[Dataset records]
· · ·

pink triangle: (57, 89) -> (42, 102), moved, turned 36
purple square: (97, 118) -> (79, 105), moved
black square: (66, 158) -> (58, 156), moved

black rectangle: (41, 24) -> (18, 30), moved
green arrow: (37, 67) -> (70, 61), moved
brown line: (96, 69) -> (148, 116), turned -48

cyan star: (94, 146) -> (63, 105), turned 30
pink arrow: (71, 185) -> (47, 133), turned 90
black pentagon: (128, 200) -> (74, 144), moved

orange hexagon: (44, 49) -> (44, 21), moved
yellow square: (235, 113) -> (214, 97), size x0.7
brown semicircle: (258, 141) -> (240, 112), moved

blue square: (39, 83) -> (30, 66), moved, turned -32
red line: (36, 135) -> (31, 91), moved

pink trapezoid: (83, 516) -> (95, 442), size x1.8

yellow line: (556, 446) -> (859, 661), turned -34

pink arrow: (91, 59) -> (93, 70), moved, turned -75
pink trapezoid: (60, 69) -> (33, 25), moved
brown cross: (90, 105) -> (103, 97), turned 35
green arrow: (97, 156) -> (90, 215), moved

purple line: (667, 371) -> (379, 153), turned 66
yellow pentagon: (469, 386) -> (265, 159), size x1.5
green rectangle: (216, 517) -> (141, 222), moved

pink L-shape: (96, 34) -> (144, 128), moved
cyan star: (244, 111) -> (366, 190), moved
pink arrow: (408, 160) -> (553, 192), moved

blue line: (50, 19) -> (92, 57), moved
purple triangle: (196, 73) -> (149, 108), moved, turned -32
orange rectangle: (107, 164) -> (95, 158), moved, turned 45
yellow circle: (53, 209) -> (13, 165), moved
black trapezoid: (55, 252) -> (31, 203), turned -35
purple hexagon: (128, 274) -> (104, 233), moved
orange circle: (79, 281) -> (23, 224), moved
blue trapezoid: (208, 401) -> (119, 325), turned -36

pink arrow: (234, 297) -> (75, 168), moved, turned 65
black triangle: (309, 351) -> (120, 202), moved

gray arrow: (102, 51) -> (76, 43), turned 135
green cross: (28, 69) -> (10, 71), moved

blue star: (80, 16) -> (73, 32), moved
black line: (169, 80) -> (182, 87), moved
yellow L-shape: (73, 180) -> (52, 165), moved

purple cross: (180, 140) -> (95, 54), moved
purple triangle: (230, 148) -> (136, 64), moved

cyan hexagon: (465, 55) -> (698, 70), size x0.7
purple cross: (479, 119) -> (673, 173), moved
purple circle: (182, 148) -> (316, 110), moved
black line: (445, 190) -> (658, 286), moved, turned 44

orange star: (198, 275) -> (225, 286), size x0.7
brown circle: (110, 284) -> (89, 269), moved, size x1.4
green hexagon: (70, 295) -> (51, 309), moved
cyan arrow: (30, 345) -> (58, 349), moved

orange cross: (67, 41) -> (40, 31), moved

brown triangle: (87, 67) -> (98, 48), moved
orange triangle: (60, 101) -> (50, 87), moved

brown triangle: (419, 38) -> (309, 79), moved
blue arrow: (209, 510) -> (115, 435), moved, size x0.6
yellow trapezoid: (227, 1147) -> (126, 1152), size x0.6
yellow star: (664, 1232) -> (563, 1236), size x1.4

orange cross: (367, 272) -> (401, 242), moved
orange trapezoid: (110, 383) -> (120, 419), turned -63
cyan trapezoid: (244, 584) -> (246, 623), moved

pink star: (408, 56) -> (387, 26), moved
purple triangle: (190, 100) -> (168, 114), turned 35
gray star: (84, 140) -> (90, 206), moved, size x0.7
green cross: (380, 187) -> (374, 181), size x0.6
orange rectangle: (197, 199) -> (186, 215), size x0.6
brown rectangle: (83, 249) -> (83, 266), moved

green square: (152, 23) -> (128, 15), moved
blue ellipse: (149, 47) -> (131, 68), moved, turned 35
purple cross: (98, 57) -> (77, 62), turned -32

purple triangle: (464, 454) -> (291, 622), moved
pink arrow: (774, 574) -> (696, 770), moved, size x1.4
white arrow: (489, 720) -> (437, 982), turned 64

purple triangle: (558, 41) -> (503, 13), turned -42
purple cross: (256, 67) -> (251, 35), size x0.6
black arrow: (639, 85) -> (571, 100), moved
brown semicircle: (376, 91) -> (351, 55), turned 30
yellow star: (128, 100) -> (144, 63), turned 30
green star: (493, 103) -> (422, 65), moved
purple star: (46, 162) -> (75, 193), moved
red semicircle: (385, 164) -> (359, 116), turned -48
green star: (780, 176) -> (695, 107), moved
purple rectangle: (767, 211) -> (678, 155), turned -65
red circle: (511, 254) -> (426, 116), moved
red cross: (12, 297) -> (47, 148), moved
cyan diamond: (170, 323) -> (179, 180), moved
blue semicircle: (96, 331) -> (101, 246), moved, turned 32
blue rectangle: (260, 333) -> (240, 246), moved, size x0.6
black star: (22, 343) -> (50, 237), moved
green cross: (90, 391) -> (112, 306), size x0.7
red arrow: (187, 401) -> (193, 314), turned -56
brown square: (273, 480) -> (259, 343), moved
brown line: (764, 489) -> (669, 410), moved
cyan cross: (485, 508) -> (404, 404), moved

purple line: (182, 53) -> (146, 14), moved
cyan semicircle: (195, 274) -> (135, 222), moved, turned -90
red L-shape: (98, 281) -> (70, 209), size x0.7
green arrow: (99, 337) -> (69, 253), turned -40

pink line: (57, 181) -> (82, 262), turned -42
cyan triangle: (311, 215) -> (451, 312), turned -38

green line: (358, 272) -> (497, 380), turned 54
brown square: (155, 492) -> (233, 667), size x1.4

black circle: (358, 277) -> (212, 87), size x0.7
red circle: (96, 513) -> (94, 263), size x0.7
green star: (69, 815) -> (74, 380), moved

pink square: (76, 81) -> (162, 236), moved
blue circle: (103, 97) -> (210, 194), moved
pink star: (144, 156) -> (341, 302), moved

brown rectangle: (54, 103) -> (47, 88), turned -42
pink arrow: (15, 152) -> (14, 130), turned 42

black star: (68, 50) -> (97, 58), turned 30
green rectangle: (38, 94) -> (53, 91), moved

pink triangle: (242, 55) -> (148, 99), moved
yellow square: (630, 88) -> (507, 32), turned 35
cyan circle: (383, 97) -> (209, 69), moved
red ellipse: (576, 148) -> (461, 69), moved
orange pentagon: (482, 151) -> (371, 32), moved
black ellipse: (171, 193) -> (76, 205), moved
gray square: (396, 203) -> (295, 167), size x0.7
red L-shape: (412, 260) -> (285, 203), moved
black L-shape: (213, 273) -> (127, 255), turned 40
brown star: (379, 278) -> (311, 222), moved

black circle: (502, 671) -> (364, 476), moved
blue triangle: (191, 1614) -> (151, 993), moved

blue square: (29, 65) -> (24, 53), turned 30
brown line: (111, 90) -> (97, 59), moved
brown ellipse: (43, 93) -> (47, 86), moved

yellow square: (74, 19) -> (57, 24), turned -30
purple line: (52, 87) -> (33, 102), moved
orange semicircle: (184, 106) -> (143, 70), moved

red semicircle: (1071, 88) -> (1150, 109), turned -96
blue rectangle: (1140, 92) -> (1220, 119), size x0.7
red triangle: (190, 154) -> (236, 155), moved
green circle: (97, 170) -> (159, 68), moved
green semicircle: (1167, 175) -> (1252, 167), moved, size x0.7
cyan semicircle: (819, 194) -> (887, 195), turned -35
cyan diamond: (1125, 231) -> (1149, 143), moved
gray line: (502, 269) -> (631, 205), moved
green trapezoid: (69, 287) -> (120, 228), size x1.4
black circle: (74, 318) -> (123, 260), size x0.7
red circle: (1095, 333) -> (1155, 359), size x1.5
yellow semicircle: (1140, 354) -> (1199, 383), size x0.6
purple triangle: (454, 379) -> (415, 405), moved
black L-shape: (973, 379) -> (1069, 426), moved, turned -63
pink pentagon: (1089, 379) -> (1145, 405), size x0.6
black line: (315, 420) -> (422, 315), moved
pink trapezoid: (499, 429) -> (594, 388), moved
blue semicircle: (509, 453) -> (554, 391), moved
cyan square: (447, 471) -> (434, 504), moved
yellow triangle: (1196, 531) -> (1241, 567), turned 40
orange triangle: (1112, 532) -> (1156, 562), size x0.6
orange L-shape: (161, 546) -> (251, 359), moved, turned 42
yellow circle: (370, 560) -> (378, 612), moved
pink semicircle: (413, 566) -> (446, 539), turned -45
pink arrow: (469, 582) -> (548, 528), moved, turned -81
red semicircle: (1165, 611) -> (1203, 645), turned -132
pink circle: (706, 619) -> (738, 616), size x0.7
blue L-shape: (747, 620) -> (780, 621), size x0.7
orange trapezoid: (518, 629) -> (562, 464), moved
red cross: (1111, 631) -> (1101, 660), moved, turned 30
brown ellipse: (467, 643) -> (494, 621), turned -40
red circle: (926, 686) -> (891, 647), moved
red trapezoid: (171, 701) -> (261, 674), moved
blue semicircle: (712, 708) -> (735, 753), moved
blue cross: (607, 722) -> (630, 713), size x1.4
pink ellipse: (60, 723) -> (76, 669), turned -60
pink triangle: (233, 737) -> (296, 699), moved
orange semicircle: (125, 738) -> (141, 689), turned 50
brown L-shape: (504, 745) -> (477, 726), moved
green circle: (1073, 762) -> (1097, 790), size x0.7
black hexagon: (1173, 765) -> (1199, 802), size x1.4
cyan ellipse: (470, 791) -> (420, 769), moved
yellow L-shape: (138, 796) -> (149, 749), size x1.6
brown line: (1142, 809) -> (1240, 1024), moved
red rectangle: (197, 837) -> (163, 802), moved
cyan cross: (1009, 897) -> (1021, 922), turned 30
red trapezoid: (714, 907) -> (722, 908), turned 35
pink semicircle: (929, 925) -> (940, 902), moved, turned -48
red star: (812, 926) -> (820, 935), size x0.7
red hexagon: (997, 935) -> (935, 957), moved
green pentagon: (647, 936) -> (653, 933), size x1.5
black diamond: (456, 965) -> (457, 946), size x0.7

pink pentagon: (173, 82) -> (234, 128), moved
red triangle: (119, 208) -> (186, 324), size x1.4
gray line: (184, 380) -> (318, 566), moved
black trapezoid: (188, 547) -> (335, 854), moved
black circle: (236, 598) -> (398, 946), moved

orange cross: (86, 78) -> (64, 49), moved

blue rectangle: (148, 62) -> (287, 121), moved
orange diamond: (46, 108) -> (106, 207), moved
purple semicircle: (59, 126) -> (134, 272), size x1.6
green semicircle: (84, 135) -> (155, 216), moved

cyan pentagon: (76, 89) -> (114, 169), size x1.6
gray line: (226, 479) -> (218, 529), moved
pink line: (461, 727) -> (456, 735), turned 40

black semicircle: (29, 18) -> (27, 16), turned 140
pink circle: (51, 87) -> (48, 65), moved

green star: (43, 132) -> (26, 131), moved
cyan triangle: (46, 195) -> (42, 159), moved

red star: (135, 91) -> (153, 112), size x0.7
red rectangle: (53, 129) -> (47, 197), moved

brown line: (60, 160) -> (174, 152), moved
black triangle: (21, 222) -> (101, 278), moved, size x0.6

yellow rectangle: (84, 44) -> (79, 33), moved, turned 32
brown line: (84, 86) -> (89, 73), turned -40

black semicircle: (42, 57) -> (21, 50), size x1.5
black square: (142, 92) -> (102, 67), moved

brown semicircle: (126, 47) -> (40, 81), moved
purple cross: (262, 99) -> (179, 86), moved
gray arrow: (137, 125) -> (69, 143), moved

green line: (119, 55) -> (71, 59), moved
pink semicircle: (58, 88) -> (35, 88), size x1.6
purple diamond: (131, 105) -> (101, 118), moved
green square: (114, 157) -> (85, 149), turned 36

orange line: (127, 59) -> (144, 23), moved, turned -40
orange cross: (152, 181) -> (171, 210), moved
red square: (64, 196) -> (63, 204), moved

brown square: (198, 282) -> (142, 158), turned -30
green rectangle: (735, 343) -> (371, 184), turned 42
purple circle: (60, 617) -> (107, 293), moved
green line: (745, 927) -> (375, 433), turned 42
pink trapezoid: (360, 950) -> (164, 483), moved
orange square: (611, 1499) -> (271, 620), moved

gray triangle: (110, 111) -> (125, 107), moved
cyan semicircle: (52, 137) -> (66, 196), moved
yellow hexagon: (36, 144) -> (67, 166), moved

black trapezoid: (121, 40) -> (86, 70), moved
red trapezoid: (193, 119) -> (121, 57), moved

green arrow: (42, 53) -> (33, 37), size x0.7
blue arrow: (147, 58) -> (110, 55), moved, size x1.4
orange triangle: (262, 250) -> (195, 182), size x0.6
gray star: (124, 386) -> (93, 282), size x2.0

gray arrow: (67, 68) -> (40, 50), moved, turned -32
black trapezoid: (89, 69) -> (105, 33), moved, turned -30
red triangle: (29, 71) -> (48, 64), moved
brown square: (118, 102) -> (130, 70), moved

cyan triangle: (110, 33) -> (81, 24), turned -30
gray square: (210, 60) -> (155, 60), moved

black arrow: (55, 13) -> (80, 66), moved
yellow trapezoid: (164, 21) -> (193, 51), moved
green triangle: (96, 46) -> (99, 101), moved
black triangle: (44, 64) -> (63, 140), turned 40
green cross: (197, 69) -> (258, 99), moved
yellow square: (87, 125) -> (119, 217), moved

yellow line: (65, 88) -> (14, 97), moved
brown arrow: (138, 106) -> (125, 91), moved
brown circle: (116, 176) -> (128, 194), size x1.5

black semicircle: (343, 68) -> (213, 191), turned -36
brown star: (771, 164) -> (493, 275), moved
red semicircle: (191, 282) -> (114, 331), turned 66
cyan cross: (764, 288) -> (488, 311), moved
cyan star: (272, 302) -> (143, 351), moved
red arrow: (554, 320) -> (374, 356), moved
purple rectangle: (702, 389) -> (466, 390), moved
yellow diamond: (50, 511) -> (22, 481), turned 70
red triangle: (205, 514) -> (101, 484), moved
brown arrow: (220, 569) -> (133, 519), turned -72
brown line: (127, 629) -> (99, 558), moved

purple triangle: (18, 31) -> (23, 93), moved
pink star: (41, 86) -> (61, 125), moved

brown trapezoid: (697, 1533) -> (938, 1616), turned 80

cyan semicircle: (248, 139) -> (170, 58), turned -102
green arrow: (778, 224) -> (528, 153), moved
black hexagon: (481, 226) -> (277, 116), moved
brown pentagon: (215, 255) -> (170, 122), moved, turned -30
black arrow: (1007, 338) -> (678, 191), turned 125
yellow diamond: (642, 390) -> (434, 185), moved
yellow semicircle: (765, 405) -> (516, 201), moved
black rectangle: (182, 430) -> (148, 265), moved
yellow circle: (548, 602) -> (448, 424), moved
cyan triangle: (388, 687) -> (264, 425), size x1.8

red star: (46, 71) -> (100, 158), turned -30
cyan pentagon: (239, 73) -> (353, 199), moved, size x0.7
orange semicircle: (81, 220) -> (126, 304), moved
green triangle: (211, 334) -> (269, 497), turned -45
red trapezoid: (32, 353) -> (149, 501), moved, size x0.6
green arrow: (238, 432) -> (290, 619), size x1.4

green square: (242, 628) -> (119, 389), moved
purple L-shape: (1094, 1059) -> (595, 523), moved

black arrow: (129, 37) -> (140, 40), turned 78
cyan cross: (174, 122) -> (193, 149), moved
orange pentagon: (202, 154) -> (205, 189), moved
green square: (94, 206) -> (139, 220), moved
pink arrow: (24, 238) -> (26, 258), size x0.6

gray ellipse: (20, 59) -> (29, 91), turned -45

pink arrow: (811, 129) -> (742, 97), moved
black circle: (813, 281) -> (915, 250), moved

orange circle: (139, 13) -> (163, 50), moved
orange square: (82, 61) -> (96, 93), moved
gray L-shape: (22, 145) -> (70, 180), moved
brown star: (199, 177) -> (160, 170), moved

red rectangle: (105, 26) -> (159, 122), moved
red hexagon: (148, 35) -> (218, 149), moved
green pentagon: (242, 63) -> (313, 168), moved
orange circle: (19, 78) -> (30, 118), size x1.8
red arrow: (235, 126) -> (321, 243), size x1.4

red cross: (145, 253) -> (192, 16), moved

· · ·

INSTRUCTIONS FOR THE TASK:
All that is wanted is a faithful reproduction of the line above with "purple triangle: (190, 100)", the line with "blue ellipse: (149, 47)", and every line in between.

ANSWER TO THIS TASK:
purple triangle: (190, 100) -> (168, 114), turned 35
gray star: (84, 140) -> (90, 206), moved, size x0.7
green cross: (380, 187) -> (374, 181), size x0.6
orange rectangle: (197, 199) -> (186, 215), size x0.6
brown rectangle: (83, 249) -> (83, 266), moved

green square: (152, 23) -> (128, 15), moved
blue ellipse: (149, 47) -> (131, 68), moved, turned 35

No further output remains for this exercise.